[Object transformation records]

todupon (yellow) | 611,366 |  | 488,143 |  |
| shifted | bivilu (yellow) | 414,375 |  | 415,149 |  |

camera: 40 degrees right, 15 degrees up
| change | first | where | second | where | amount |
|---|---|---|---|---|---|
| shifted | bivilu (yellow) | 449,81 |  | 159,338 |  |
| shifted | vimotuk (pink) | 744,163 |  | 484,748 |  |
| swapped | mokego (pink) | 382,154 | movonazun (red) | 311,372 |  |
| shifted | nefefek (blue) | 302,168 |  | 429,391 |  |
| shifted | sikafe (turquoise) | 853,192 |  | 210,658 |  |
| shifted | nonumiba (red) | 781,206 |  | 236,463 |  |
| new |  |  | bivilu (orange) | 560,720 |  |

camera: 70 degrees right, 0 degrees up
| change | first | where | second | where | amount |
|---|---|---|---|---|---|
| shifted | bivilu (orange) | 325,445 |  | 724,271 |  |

---

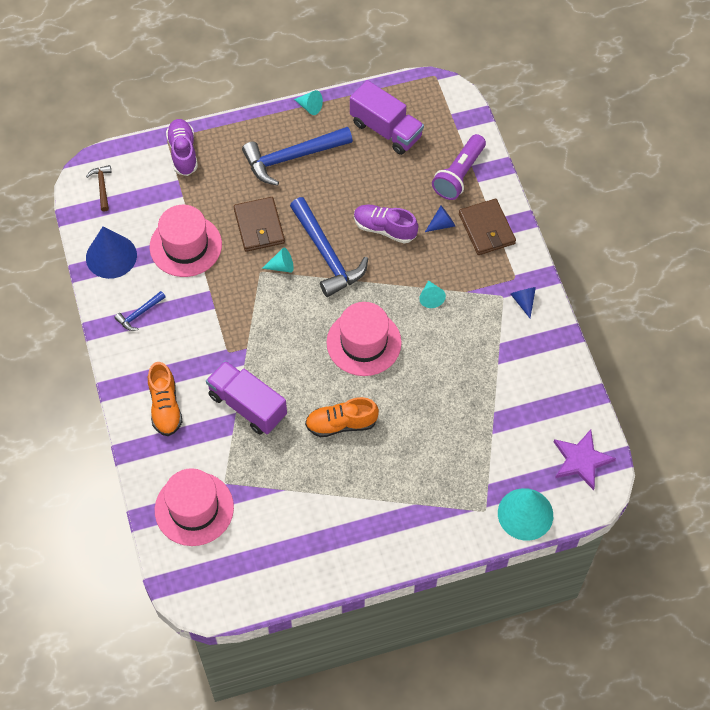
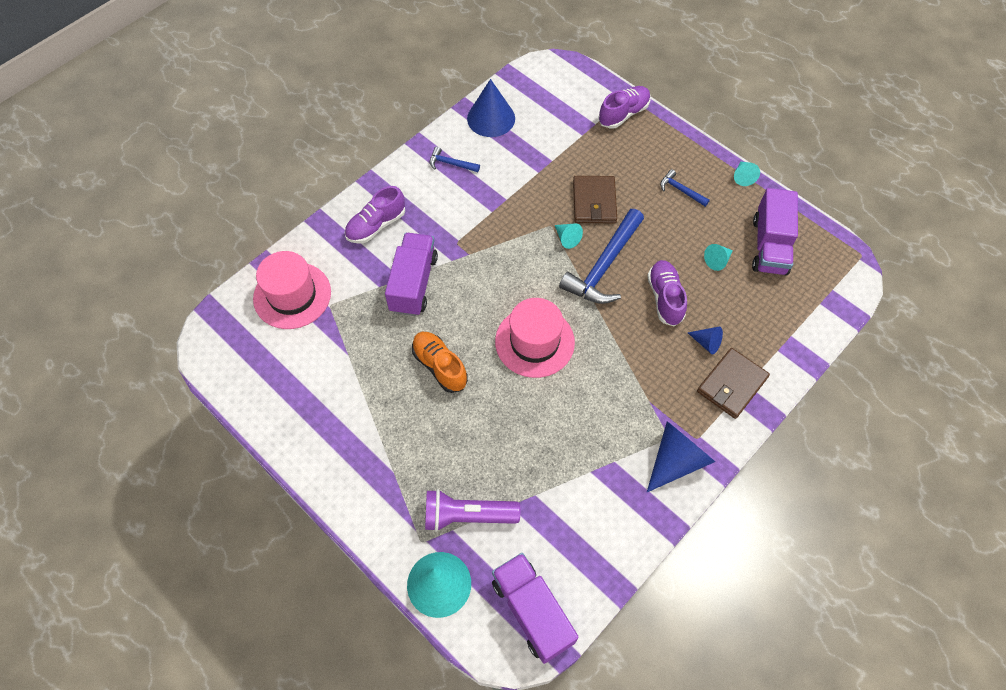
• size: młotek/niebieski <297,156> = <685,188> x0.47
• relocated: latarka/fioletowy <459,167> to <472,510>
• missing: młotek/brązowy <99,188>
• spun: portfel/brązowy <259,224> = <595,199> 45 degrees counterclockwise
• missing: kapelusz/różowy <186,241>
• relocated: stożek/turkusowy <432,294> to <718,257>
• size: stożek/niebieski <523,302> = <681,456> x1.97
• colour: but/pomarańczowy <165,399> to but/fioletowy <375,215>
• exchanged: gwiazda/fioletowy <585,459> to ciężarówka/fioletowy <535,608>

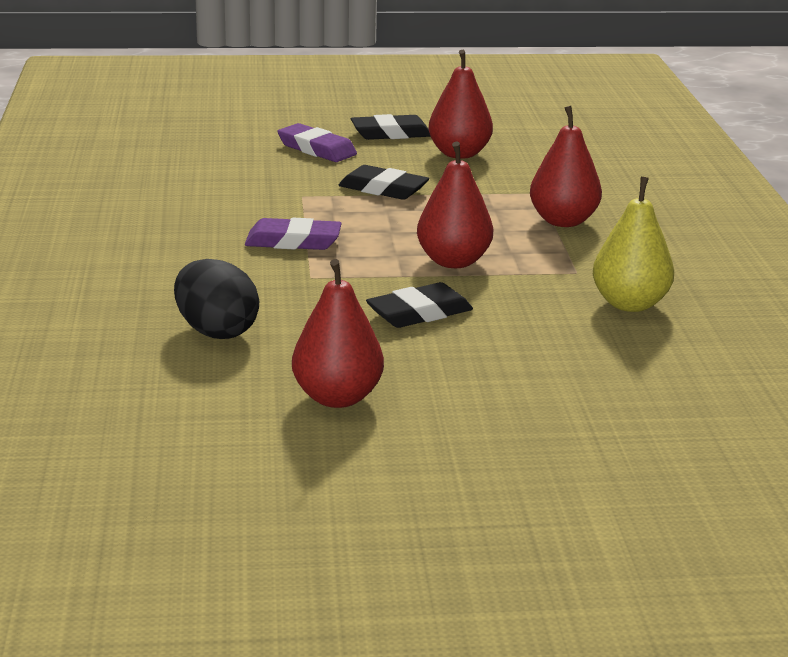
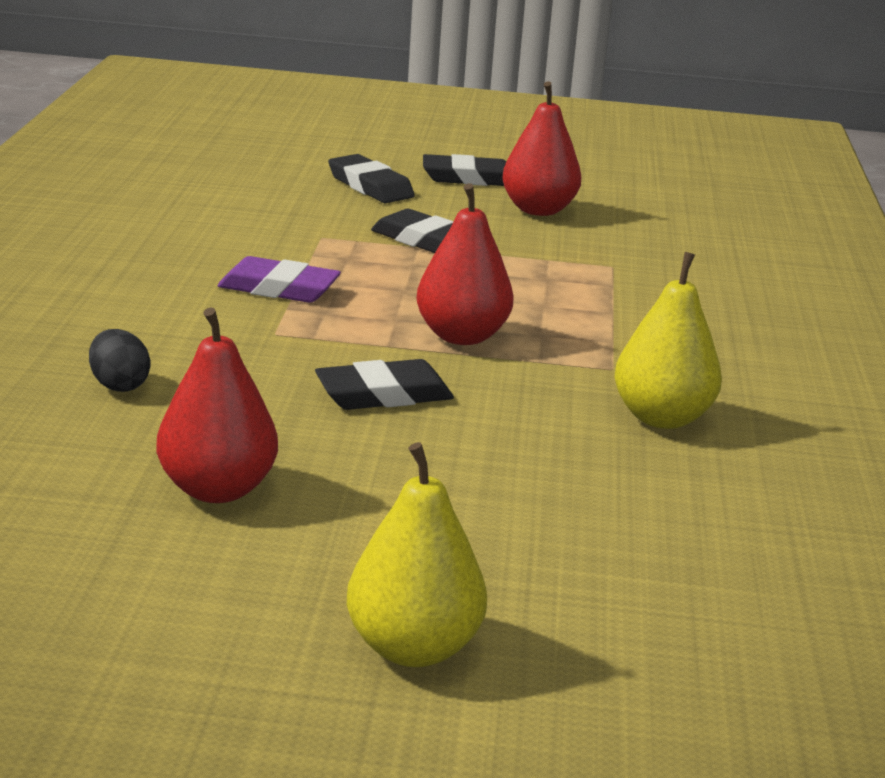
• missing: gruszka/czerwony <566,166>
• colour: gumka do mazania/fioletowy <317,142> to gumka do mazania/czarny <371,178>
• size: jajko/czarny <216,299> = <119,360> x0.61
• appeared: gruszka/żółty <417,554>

Exercise description
Return only those lines of the records that contain the string "niebieski".

Exercise response
• size: młotek/niebieski <297,156> = <685,188> x0.47
• size: stożek/niebieski <523,302> = <681,456> x1.97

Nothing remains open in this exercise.